The task >>
Transcribe exactly the line with "BT pin TXD: D13 -> D4" and each line that follows it in the listing, down to the last, omitting all pictures.

Entries provided >>
------
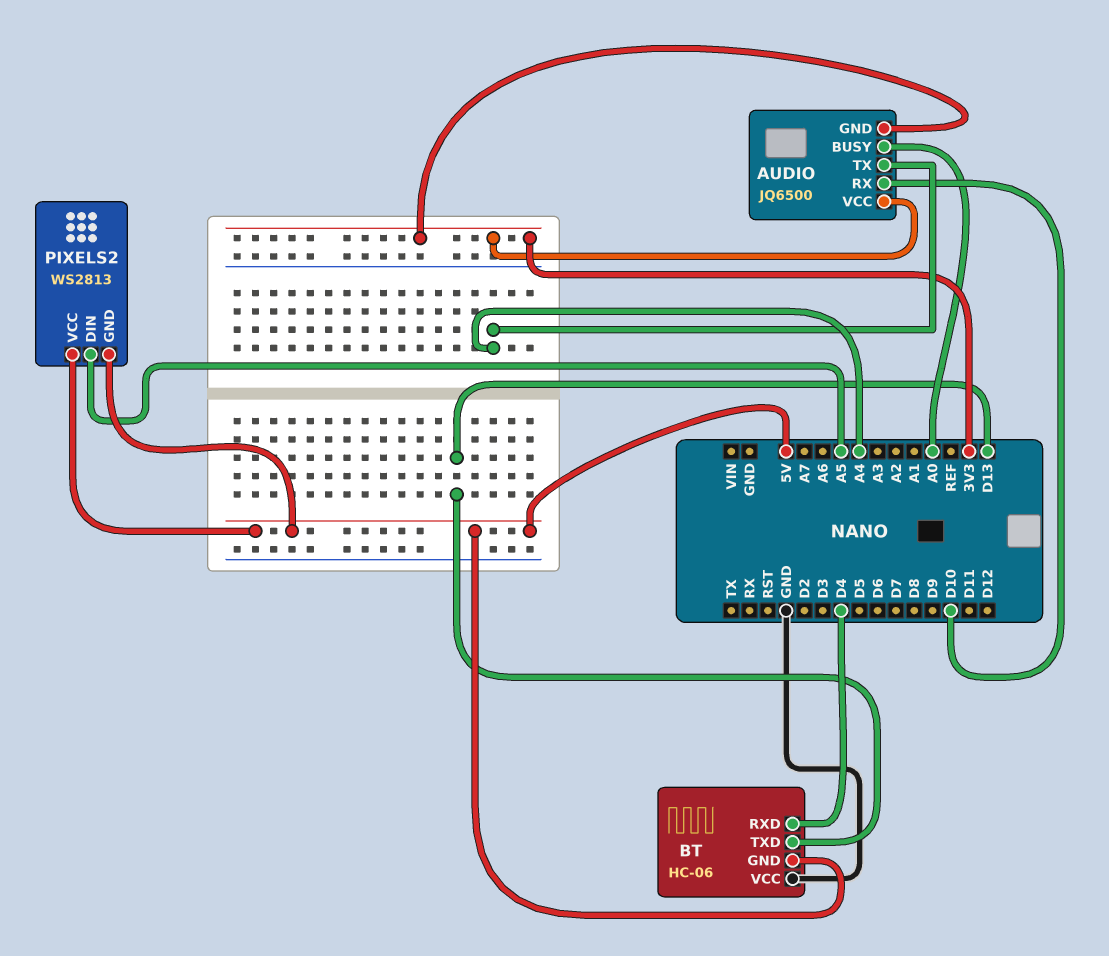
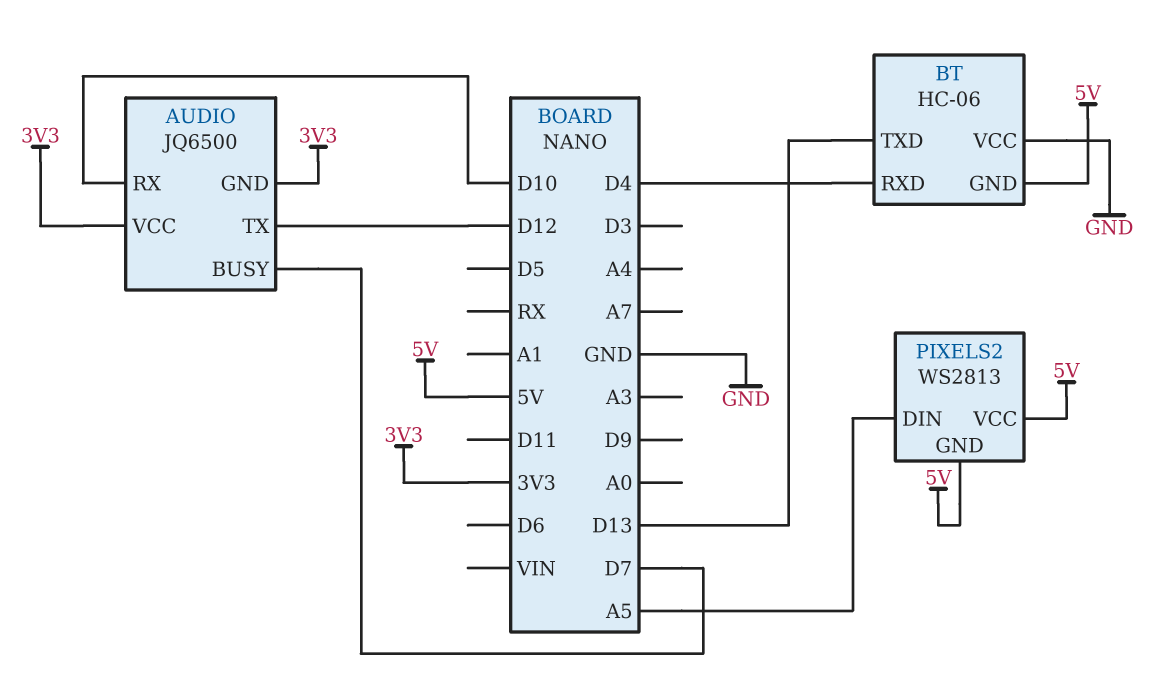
AUDIO pin BUSY: A0 -> D7
AUDIO pin TX: A4 -> D12

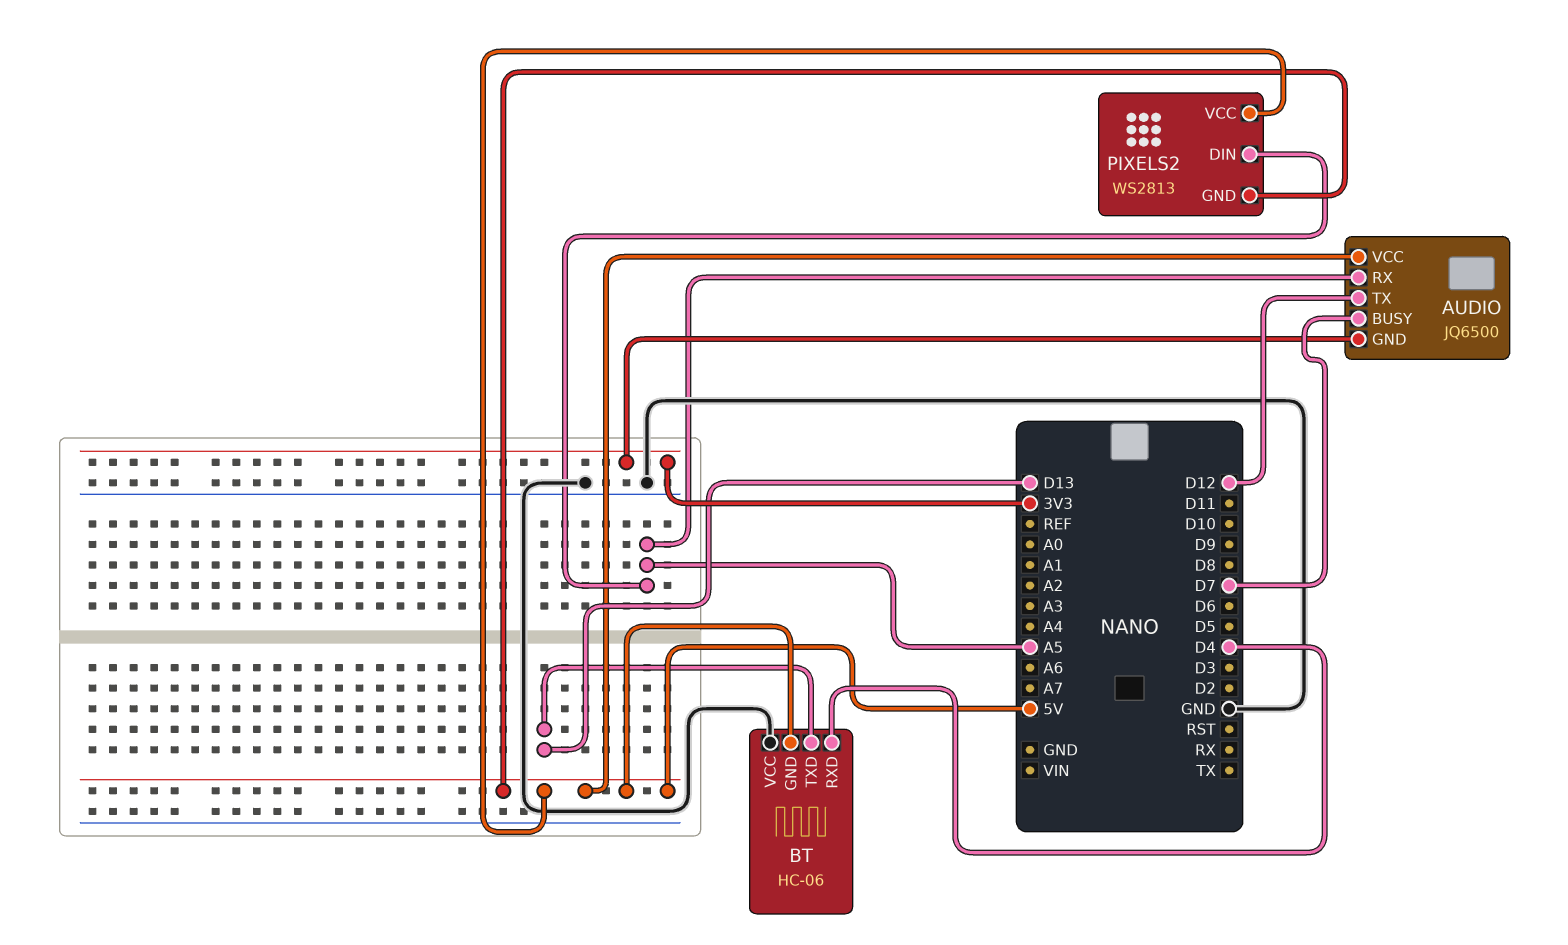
AUDIO pin RX: D10 -> A5
AUDIO pin VCC: 3V3 -> 5V

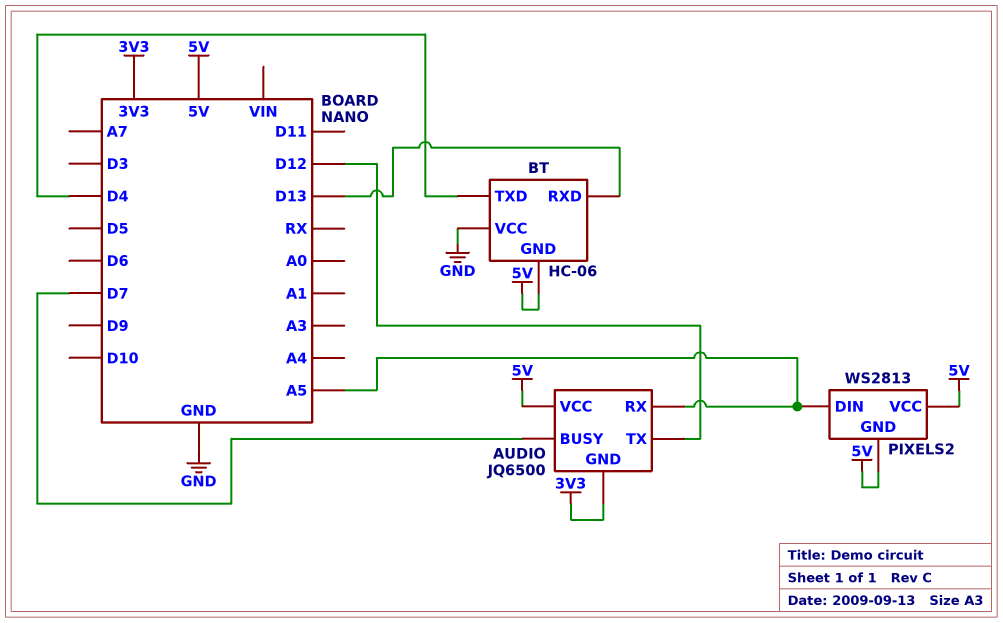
BT pin RXD: D4 -> D13
BT pin TXD: D13 -> D4

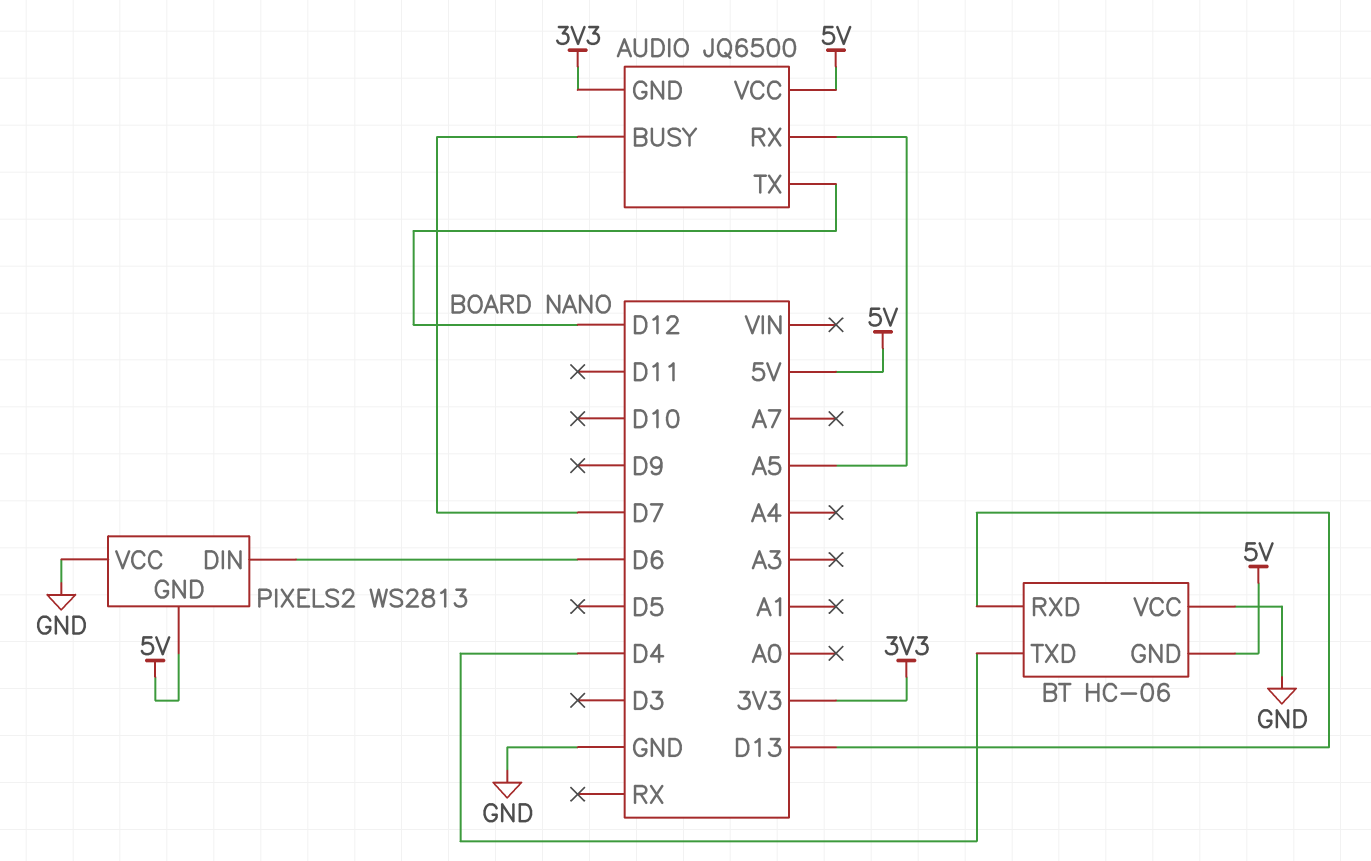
PIXELS2 pin DIN: A5 -> D6
PIXELS2 pin VCC: 5V -> GND

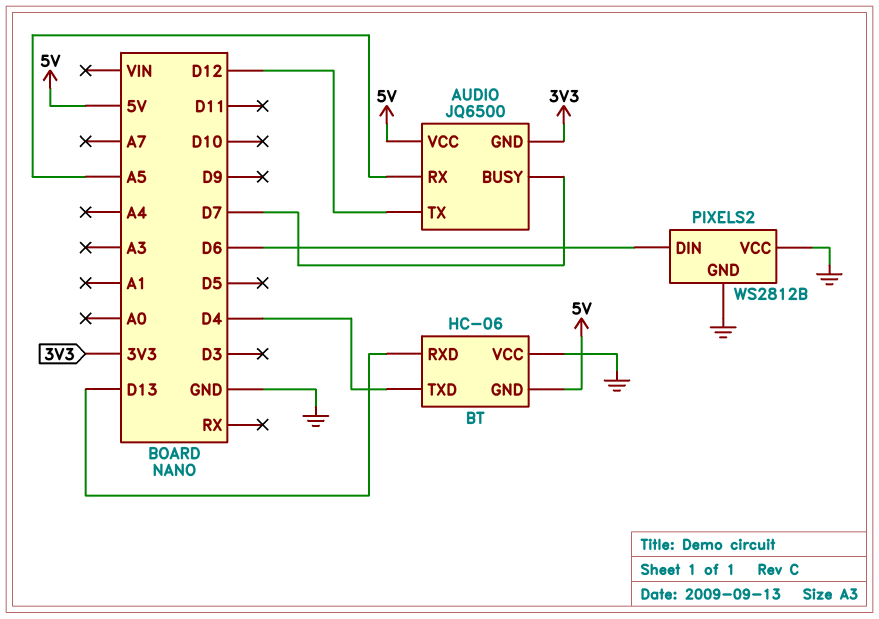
PIXELS2: WS2813 -> WS2812B
PIXELS2 pin GND: 5V -> GND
------
Exercise solution >>
BT pin TXD: D13 -> D4

PIXELS2 pin DIN: A5 -> D6
PIXELS2 pin VCC: 5V -> GND

PIXELS2: WS2813 -> WS2812B
PIXELS2 pin GND: 5V -> GND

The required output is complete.